YOUR TASK |
From the listing below, return every line with the string "white" in it.

TASK DATA |

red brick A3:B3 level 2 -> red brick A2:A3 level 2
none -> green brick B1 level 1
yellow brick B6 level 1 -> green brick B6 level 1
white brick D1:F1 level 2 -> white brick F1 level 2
---
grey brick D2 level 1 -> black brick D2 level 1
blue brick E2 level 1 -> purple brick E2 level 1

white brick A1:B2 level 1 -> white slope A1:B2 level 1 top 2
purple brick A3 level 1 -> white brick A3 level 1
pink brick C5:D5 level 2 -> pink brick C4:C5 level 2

OUTPUT |
white brick D1:F1 level 2 -> white brick F1 level 2
white brick A1:B2 level 1 -> white slope A1:B2 level 1 top 2
purple brick A3 level 1 -> white brick A3 level 1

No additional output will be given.